Work task -
In the listing below, find the line that contains "red cone: 6 -> 2" and the line that contains "grey gift: 0 -> 1". Quote both and every line between them, exactly, and nothing more.

Working data -
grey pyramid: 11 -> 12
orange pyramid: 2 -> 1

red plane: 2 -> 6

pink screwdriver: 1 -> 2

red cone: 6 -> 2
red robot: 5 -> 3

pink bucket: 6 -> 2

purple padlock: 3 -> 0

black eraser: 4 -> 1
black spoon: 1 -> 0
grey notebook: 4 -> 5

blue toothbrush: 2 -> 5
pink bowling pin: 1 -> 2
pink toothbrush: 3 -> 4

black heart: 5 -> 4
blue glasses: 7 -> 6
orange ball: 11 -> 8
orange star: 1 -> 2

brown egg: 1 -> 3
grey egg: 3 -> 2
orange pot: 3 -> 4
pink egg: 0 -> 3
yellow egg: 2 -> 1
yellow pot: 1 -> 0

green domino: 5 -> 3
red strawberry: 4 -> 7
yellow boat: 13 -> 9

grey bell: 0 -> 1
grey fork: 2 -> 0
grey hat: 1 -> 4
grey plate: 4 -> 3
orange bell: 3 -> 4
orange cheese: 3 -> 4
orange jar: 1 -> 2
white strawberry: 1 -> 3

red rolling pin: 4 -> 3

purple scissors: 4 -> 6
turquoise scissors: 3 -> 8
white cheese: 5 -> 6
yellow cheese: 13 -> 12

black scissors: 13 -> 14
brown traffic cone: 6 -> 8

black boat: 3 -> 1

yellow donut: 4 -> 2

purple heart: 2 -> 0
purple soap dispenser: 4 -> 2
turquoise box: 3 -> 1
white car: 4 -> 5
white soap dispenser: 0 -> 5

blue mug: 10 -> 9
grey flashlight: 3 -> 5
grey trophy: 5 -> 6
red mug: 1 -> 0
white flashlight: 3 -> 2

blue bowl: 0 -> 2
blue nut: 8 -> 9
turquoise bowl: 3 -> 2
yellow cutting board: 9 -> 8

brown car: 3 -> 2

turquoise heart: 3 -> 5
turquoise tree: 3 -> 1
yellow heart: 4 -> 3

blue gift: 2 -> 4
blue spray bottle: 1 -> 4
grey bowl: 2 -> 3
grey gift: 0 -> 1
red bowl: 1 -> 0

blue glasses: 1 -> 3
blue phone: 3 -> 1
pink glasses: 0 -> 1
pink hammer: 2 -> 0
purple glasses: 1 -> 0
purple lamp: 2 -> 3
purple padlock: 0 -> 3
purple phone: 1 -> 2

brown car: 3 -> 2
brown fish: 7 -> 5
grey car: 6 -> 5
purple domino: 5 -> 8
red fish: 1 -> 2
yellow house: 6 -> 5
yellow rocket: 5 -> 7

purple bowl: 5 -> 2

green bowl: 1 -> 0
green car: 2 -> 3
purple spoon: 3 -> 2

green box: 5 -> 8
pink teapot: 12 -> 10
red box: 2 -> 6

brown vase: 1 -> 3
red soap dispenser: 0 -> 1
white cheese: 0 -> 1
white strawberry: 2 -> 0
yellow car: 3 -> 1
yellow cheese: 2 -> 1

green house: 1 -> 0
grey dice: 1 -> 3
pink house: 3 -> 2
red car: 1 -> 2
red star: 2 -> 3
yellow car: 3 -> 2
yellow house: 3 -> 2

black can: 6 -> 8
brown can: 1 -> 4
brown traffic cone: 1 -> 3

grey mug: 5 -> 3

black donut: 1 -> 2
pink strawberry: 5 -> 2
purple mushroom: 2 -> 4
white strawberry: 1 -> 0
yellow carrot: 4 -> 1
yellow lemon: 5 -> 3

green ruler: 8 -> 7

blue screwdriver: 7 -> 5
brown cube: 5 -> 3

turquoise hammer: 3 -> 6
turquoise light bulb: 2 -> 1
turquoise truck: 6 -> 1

Answer to this problem -
red cone: 6 -> 2
red robot: 5 -> 3

pink bucket: 6 -> 2

purple padlock: 3 -> 0

black eraser: 4 -> 1
black spoon: 1 -> 0
grey notebook: 4 -> 5

blue toothbrush: 2 -> 5
pink bowling pin: 1 -> 2
pink toothbrush: 3 -> 4

black heart: 5 -> 4
blue glasses: 7 -> 6
orange ball: 11 -> 8
orange star: 1 -> 2

brown egg: 1 -> 3
grey egg: 3 -> 2
orange pot: 3 -> 4
pink egg: 0 -> 3
yellow egg: 2 -> 1
yellow pot: 1 -> 0

green domino: 5 -> 3
red strawberry: 4 -> 7
yellow boat: 13 -> 9

grey bell: 0 -> 1
grey fork: 2 -> 0
grey hat: 1 -> 4
grey plate: 4 -> 3
orange bell: 3 -> 4
orange cheese: 3 -> 4
orange jar: 1 -> 2
white strawberry: 1 -> 3

red rolling pin: 4 -> 3

purple scissors: 4 -> 6
turquoise scissors: 3 -> 8
white cheese: 5 -> 6
yellow cheese: 13 -> 12

black scissors: 13 -> 14
brown traffic cone: 6 -> 8

black boat: 3 -> 1

yellow donut: 4 -> 2

purple heart: 2 -> 0
purple soap dispenser: 4 -> 2
turquoise box: 3 -> 1
white car: 4 -> 5
white soap dispenser: 0 -> 5

blue mug: 10 -> 9
grey flashlight: 3 -> 5
grey trophy: 5 -> 6
red mug: 1 -> 0
white flashlight: 3 -> 2

blue bowl: 0 -> 2
blue nut: 8 -> 9
turquoise bowl: 3 -> 2
yellow cutting board: 9 -> 8

brown car: 3 -> 2

turquoise heart: 3 -> 5
turquoise tree: 3 -> 1
yellow heart: 4 -> 3

blue gift: 2 -> 4
blue spray bottle: 1 -> 4
grey bowl: 2 -> 3
grey gift: 0 -> 1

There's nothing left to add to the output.